Stored items

§

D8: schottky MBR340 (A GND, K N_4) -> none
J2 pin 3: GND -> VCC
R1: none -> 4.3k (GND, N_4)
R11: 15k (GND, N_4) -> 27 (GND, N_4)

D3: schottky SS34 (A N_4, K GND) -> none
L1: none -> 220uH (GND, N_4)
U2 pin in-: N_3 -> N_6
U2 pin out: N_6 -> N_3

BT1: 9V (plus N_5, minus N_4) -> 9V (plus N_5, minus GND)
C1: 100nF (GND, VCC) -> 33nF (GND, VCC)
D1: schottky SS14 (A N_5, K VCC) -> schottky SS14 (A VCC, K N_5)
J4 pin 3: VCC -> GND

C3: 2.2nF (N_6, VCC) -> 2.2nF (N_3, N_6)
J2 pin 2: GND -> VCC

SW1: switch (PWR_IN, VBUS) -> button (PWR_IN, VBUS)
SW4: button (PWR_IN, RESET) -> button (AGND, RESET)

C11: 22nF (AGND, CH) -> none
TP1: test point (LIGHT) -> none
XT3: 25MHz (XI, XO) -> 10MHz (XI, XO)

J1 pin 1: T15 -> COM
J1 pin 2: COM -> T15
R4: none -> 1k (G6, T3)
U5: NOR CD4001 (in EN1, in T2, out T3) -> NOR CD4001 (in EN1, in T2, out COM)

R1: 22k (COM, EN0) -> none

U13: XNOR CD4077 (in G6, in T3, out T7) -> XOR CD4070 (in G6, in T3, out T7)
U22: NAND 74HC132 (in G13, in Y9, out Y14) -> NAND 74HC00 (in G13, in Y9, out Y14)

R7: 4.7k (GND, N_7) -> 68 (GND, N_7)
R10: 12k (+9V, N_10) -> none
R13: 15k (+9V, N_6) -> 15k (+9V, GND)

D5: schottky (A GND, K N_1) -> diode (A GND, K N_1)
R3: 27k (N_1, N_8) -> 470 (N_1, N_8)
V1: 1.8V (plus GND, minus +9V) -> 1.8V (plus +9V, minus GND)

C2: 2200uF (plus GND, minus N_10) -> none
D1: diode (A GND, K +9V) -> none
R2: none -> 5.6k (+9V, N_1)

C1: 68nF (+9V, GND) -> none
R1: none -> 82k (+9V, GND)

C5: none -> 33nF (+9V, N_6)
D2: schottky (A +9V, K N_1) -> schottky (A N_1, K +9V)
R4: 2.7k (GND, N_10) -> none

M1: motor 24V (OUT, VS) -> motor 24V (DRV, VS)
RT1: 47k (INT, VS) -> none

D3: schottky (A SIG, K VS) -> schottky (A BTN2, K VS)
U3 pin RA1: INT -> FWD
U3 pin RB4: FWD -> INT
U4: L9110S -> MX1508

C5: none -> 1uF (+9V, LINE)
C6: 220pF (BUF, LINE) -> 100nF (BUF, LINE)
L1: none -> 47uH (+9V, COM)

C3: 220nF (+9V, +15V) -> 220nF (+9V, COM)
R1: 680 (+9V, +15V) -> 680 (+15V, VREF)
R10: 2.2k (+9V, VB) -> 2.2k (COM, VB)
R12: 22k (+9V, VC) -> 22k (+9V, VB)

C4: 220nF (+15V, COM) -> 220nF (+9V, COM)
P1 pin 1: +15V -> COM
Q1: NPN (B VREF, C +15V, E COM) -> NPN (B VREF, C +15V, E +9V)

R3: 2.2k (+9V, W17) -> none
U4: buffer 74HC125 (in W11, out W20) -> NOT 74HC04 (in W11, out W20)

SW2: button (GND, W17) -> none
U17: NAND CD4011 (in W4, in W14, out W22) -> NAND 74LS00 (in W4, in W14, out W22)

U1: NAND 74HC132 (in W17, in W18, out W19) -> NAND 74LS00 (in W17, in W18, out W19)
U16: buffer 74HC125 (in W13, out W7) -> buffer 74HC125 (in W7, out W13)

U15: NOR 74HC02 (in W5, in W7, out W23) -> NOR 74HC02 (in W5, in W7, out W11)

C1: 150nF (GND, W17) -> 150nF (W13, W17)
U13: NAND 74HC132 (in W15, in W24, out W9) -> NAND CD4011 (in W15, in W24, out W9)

§

Return the records in their entirety. Keep every character as it is.

D8: schottky MBR340 (A GND, K N_4) -> none
J2 pin 3: GND -> VCC
R1: none -> 4.3k (GND, N_4)
R11: 15k (GND, N_4) -> 27 (GND, N_4)

D3: schottky SS34 (A N_4, K GND) -> none
L1: none -> 220uH (GND, N_4)
U2 pin in-: N_3 -> N_6
U2 pin out: N_6 -> N_3

BT1: 9V (plus N_5, minus N_4) -> 9V (plus N_5, minus GND)
C1: 100nF (GND, VCC) -> 33nF (GND, VCC)
D1: schottky SS14 (A N_5, K VCC) -> schottky SS14 (A VCC, K N_5)
J4 pin 3: VCC -> GND

C3: 2.2nF (N_6, VCC) -> 2.2nF (N_3, N_6)
J2 pin 2: GND -> VCC

SW1: switch (PWR_IN, VBUS) -> button (PWR_IN, VBUS)
SW4: button (PWR_IN, RESET) -> button (AGND, RESET)

C11: 22nF (AGND, CH) -> none
TP1: test point (LIGHT) -> none
XT3: 25MHz (XI, XO) -> 10MHz (XI, XO)

J1 pin 1: T15 -> COM
J1 pin 2: COM -> T15
R4: none -> 1k (G6, T3)
U5: NOR CD4001 (in EN1, in T2, out T3) -> NOR CD4001 (in EN1, in T2, out COM)

R1: 22k (COM, EN0) -> none

U13: XNOR CD4077 (in G6, in T3, out T7) -> XOR CD4070 (in G6, in T3, out T7)
U22: NAND 74HC132 (in G13, in Y9, out Y14) -> NAND 74HC00 (in G13, in Y9, out Y14)

R7: 4.7k (GND, N_7) -> 68 (GND, N_7)
R10: 12k (+9V, N_10) -> none
R13: 15k (+9V, N_6) -> 15k (+9V, GND)

D5: schottky (A GND, K N_1) -> diode (A GND, K N_1)
R3: 27k (N_1, N_8) -> 470 (N_1, N_8)
V1: 1.8V (plus GND, minus +9V) -> 1.8V (plus +9V, minus GND)

C2: 2200uF (plus GND, minus N_10) -> none
D1: diode (A GND, K +9V) -> none
R2: none -> 5.6k (+9V, N_1)

C1: 68nF (+9V, GND) -> none
R1: none -> 82k (+9V, GND)

C5: none -> 33nF (+9V, N_6)
D2: schottky (A +9V, K N_1) -> schottky (A N_1, K +9V)
R4: 2.7k (GND, N_10) -> none

M1: motor 24V (OUT, VS) -> motor 24V (DRV, VS)
RT1: 47k (INT, VS) -> none

D3: schottky (A SIG, K VS) -> schottky (A BTN2, K VS)
U3 pin RA1: INT -> FWD
U3 pin RB4: FWD -> INT
U4: L9110S -> MX1508

C5: none -> 1uF (+9V, LINE)
C6: 220pF (BUF, LINE) -> 100nF (BUF, LINE)
L1: none -> 47uH (+9V, COM)

C3: 220nF (+9V, +15V) -> 220nF (+9V, COM)
R1: 680 (+9V, +15V) -> 680 (+15V, VREF)
R10: 2.2k (+9V, VB) -> 2.2k (COM, VB)
R12: 22k (+9V, VC) -> 22k (+9V, VB)

C4: 220nF (+15V, COM) -> 220nF (+9V, COM)
P1 pin 1: +15V -> COM
Q1: NPN (B VREF, C +15V, E COM) -> NPN (B VREF, C +15V, E +9V)

R3: 2.2k (+9V, W17) -> none
U4: buffer 74HC125 (in W11, out W20) -> NOT 74HC04 (in W11, out W20)

SW2: button (GND, W17) -> none
U17: NAND CD4011 (in W4, in W14, out W22) -> NAND 74LS00 (in W4, in W14, out W22)

U1: NAND 74HC132 (in W17, in W18, out W19) -> NAND 74LS00 (in W17, in W18, out W19)
U16: buffer 74HC125 (in W13, out W7) -> buffer 74HC125 (in W7, out W13)

U15: NOR 74HC02 (in W5, in W7, out W23) -> NOR 74HC02 (in W5, in W7, out W11)

C1: 150nF (GND, W17) -> 150nF (W13, W17)
U13: NAND 74HC132 (in W15, in W24, out W9) -> NAND CD4011 (in W15, in W24, out W9)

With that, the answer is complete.